§ WHAT YOU NEED TO DO
Each record should appear again in the response exactly as it does in the original.

- Opening Delimiter -

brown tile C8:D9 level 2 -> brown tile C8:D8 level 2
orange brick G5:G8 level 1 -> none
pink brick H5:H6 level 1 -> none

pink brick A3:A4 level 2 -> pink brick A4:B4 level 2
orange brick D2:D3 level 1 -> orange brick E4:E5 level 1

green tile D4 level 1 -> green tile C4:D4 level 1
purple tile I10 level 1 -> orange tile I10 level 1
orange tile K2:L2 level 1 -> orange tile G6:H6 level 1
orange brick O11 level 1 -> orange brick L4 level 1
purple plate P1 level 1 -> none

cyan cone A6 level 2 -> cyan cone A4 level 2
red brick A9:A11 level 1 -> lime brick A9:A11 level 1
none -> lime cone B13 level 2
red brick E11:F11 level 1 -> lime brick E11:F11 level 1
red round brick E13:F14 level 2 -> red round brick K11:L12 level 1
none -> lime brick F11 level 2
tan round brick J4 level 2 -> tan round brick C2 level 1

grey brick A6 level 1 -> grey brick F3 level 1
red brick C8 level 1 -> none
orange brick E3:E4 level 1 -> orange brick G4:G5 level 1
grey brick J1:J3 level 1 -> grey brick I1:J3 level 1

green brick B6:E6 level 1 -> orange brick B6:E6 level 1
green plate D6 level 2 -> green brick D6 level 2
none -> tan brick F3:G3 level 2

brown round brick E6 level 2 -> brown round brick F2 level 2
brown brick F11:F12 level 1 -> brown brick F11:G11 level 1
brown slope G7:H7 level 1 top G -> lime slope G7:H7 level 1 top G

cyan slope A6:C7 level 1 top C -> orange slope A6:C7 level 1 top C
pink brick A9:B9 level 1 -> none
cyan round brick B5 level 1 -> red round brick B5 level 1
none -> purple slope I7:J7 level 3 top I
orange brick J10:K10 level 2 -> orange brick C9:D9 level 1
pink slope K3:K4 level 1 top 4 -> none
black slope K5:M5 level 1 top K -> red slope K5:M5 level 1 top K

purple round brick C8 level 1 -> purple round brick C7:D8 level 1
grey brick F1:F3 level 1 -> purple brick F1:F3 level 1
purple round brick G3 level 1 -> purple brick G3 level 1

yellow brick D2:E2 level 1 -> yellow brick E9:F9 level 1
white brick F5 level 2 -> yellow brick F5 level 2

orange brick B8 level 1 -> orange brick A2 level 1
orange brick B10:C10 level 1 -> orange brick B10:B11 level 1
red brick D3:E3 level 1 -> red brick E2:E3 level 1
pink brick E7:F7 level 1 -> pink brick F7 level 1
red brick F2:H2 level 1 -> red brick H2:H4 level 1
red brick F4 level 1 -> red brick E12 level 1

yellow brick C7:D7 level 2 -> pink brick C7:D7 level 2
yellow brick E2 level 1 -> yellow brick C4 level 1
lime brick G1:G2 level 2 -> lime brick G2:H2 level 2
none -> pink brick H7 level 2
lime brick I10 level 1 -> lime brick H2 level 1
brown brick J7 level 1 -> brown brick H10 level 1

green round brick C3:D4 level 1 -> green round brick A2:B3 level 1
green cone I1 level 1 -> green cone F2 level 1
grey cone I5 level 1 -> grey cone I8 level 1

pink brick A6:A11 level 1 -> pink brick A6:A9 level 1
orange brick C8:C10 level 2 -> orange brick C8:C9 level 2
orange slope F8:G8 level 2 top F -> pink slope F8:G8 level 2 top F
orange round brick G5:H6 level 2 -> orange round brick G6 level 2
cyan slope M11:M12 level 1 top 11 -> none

- Closing Delimiter -

§ EXERCISE ANSWER
brown tile C8:D9 level 2 -> brown tile C8:D8 level 2
orange brick G5:G8 level 1 -> none
pink brick H5:H6 level 1 -> none

pink brick A3:A4 level 2 -> pink brick A4:B4 level 2
orange brick D2:D3 level 1 -> orange brick E4:E5 level 1

green tile D4 level 1 -> green tile C4:D4 level 1
purple tile I10 level 1 -> orange tile I10 level 1
orange tile K2:L2 level 1 -> orange tile G6:H6 level 1
orange brick O11 level 1 -> orange brick L4 level 1
purple plate P1 level 1 -> none

cyan cone A6 level 2 -> cyan cone A4 level 2
red brick A9:A11 level 1 -> lime brick A9:A11 level 1
none -> lime cone B13 level 2
red brick E11:F11 level 1 -> lime brick E11:F11 level 1
red round brick E13:F14 level 2 -> red round brick K11:L12 level 1
none -> lime brick F11 level 2
tan round brick J4 level 2 -> tan round brick C2 level 1

grey brick A6 level 1 -> grey brick F3 level 1
red brick C8 level 1 -> none
orange brick E3:E4 level 1 -> orange brick G4:G5 level 1
grey brick J1:J3 level 1 -> grey brick I1:J3 level 1

green brick B6:E6 level 1 -> orange brick B6:E6 level 1
green plate D6 level 2 -> green brick D6 level 2
none -> tan brick F3:G3 level 2

brown round brick E6 level 2 -> brown round brick F2 level 2
brown brick F11:F12 level 1 -> brown brick F11:G11 level 1
brown slope G7:H7 level 1 top G -> lime slope G7:H7 level 1 top G

cyan slope A6:C7 level 1 top C -> orange slope A6:C7 level 1 top C
pink brick A9:B9 level 1 -> none
cyan round brick B5 level 1 -> red round brick B5 level 1
none -> purple slope I7:J7 level 3 top I
orange brick J10:K10 level 2 -> orange brick C9:D9 level 1
pink slope K3:K4 level 1 top 4 -> none
black slope K5:M5 level 1 top K -> red slope K5:M5 level 1 top K

purple round brick C8 level 1 -> purple round brick C7:D8 level 1
grey brick F1:F3 level 1 -> purple brick F1:F3 level 1
purple round brick G3 level 1 -> purple brick G3 level 1

yellow brick D2:E2 level 1 -> yellow brick E9:F9 level 1
white brick F5 level 2 -> yellow brick F5 level 2

orange brick B8 level 1 -> orange brick A2 level 1
orange brick B10:C10 level 1 -> orange brick B10:B11 level 1
red brick D3:E3 level 1 -> red brick E2:E3 level 1
pink brick E7:F7 level 1 -> pink brick F7 level 1
red brick F2:H2 level 1 -> red brick H2:H4 level 1
red brick F4 level 1 -> red brick E12 level 1

yellow brick C7:D7 level 2 -> pink brick C7:D7 level 2
yellow brick E2 level 1 -> yellow brick C4 level 1
lime brick G1:G2 level 2 -> lime brick G2:H2 level 2
none -> pink brick H7 level 2
lime brick I10 level 1 -> lime brick H2 level 1
brown brick J7 level 1 -> brown brick H10 level 1

green round brick C3:D4 level 1 -> green round brick A2:B3 level 1
green cone I1 level 1 -> green cone F2 level 1
grey cone I5 level 1 -> grey cone I8 level 1

pink brick A6:A11 level 1 -> pink brick A6:A9 level 1
orange brick C8:C10 level 2 -> orange brick C8:C9 level 2
orange slope F8:G8 level 2 top F -> pink slope F8:G8 level 2 top F
orange round brick G5:H6 level 2 -> orange round brick G6 level 2
cyan slope M11:M12 level 1 top 11 -> none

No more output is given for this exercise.